START SOURCE DATA
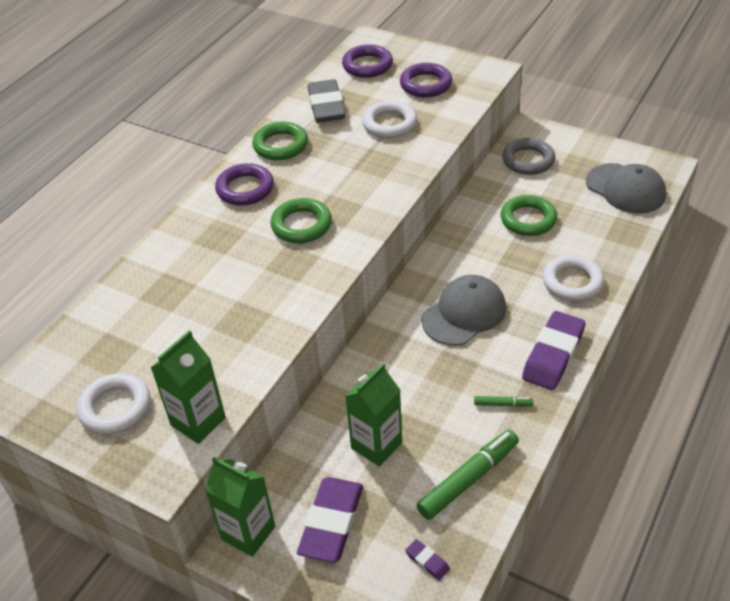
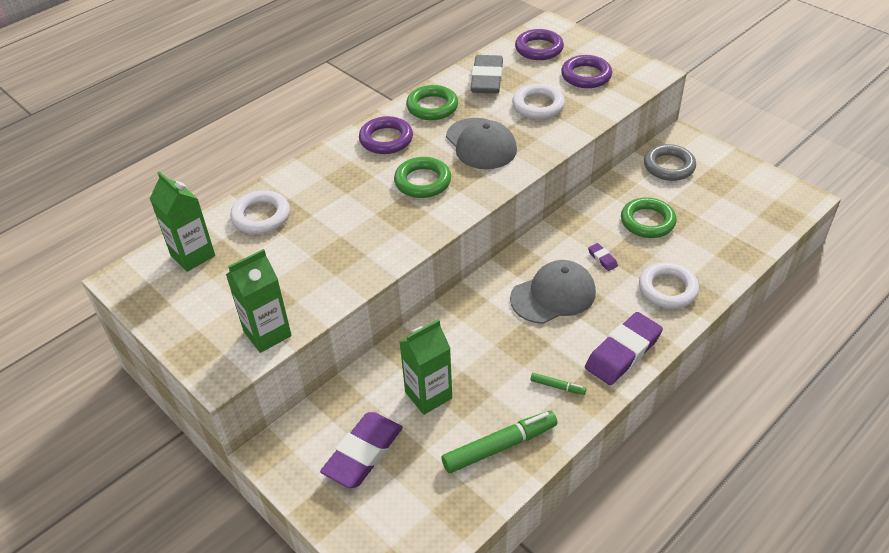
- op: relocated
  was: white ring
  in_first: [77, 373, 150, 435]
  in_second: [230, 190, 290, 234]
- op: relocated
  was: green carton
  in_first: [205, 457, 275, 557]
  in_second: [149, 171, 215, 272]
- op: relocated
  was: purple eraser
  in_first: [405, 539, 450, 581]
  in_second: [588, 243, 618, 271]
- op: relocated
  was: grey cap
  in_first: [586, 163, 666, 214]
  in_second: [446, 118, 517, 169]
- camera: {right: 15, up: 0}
END SOURCE DATA
START SOURCE DATA
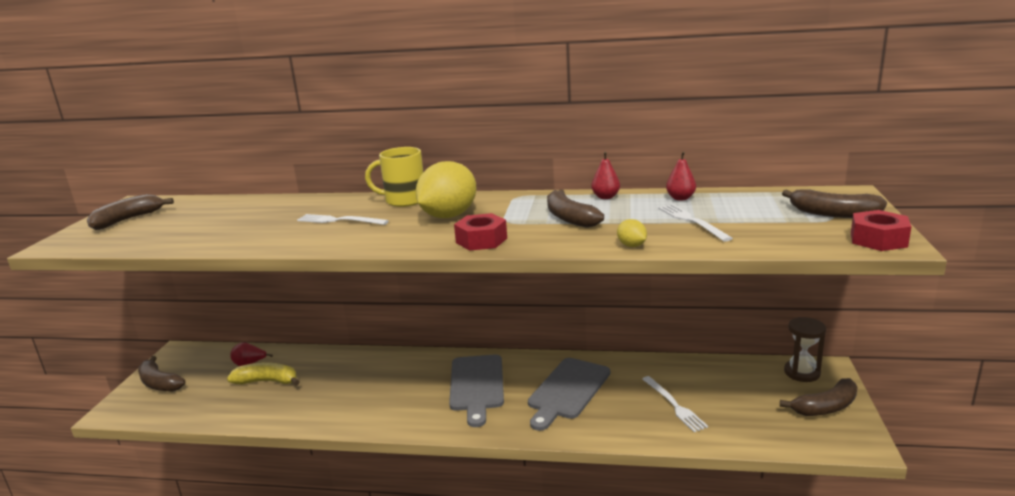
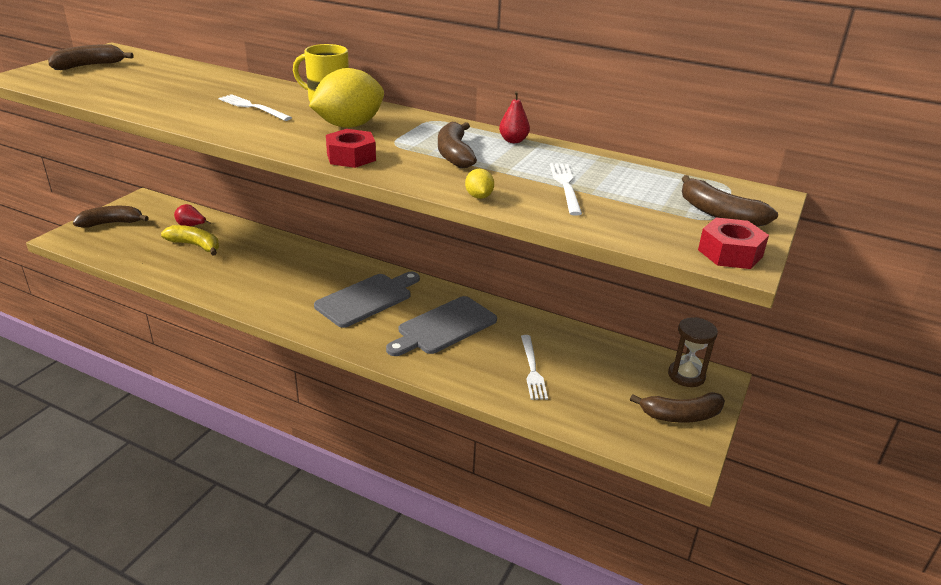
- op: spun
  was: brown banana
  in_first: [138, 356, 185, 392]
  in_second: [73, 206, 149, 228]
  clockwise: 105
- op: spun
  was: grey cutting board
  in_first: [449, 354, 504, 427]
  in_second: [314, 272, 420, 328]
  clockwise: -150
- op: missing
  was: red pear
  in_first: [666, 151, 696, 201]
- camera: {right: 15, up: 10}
END SOURCE DATA
Count the lines in the material above where the string "camera" appears, then state only that count.

### [ANSWER TO THE EXERCISE]
2